= Activity =
Print this span of the material below exactly: the line with "R10: 16k (-9V, NET11) -> 16k (NET1, NET11)", the line with "C7: 68pF (0V, XI) -> none", and every line between them, but nothing else.

__________________________________________________

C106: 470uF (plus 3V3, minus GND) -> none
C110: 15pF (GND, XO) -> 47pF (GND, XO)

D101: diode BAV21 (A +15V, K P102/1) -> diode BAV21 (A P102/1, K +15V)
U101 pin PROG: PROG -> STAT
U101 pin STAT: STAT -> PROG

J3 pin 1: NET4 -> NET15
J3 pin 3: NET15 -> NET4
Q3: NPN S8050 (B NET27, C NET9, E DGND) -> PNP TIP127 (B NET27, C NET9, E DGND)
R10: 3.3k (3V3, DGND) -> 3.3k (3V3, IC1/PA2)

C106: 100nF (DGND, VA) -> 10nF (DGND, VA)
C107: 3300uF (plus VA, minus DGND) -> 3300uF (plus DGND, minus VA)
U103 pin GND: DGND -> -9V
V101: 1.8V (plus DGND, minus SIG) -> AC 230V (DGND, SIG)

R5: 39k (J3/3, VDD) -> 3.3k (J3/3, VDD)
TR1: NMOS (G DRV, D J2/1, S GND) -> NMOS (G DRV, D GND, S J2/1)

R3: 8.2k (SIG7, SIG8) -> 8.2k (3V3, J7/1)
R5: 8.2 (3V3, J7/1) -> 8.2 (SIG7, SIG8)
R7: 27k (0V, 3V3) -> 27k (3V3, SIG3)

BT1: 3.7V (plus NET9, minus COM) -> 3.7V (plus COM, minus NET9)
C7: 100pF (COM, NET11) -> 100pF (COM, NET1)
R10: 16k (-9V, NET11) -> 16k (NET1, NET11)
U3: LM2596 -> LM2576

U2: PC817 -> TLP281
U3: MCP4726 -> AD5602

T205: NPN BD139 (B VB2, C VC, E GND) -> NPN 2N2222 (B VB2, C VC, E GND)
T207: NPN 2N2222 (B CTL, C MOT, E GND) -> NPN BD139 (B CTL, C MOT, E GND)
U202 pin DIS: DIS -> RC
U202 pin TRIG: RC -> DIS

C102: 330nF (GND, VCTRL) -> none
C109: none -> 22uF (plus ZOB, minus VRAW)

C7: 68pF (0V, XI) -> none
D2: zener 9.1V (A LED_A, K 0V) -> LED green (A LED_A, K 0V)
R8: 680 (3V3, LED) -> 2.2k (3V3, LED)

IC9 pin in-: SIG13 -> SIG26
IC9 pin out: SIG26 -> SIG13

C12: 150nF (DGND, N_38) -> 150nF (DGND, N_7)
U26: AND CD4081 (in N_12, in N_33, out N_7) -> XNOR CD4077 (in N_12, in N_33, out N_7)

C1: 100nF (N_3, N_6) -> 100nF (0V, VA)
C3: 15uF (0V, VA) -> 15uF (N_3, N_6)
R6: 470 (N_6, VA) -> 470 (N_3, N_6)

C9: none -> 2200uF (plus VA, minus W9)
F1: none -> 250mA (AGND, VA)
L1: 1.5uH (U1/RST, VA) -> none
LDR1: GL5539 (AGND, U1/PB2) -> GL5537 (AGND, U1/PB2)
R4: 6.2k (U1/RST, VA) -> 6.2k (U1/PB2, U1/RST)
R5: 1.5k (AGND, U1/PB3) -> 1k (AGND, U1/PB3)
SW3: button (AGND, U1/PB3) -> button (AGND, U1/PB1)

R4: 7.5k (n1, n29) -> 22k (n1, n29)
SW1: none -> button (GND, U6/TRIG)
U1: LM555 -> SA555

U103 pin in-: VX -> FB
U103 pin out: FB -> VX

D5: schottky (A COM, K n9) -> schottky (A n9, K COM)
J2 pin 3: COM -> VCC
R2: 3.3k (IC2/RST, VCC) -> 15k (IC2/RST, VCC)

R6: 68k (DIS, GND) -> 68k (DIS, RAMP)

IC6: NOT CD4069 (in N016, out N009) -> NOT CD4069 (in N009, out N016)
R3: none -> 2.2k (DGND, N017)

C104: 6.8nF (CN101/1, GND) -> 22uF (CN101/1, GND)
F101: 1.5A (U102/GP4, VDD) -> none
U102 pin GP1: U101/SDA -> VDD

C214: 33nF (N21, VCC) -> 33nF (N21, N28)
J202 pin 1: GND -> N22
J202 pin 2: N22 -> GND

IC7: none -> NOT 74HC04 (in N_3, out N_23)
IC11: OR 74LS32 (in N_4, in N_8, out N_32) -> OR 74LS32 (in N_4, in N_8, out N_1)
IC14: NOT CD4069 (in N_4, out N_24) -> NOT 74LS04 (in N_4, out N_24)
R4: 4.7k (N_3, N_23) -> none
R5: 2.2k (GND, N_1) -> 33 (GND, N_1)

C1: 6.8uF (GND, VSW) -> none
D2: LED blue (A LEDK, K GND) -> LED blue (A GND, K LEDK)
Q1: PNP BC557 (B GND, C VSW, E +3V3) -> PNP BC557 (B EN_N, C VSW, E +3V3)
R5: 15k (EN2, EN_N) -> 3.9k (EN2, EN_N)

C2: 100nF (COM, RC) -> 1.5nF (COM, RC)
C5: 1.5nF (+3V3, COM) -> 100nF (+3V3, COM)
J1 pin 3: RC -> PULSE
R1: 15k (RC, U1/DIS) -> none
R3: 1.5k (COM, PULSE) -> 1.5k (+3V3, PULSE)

__________________________________________________

= Answer to this exercise =
R10: 16k (-9V, NET11) -> 16k (NET1, NET11)
U3: LM2596 -> LM2576

U2: PC817 -> TLP281
U3: MCP4726 -> AD5602

T205: NPN BD139 (B VB2, C VC, E GND) -> NPN 2N2222 (B VB2, C VC, E GND)
T207: NPN 2N2222 (B CTL, C MOT, E GND) -> NPN BD139 (B CTL, C MOT, E GND)
U202 pin DIS: DIS -> RC
U202 pin TRIG: RC -> DIS

C102: 330nF (GND, VCTRL) -> none
C109: none -> 22uF (plus ZOB, minus VRAW)

C7: 68pF (0V, XI) -> none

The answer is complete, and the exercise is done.